- [What to work on] Your task is to transcribe the entries exactly.

(Saved entries)
^^^^

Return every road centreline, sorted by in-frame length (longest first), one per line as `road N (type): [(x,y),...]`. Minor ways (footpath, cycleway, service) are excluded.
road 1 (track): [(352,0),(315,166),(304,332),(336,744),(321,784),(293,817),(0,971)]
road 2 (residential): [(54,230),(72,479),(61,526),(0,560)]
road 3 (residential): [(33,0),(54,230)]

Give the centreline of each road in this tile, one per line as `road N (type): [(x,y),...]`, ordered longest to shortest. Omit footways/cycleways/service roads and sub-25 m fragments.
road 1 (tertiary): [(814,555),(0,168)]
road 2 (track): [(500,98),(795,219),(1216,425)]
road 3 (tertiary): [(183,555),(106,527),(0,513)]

^^^^

- [Task response]
Return every road centreline, sorted by in-frame length (longest first), one per line as `road N (type): [(x,y),...]`. Minor ways (footpath, cycleway, service) are excluded.
road 1 (track): [(352,0),(315,166),(304,332),(336,744),(321,784),(293,817),(0,971)]
road 2 (residential): [(54,230),(72,479),(61,526),(0,560)]
road 3 (residential): [(33,0),(54,230)]

Give the centreline of each road in this tile, one per line as `road N (type): [(x,y),...]`, ordered longest to shortest. Omit footways/cycleways/service roads and sub-25 m fragments.
road 1 (tertiary): [(814,555),(0,168)]
road 2 (track): [(500,98),(795,219),(1216,425)]
road 3 (tertiary): [(183,555),(106,527),(0,513)]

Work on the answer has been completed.